• Your assignment
State how many lines of the data contain the word "right", and write nothing besides the number.

• Source material

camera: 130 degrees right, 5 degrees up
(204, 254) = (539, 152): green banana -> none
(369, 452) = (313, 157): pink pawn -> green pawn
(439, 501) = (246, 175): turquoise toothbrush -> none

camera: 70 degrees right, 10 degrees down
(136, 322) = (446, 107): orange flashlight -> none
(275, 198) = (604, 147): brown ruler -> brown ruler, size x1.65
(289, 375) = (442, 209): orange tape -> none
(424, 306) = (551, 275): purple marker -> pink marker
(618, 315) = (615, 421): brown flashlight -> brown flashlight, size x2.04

* * *

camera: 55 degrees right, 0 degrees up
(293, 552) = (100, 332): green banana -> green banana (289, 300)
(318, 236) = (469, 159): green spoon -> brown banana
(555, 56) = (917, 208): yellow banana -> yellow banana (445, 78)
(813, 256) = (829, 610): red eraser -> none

• Expected answer
3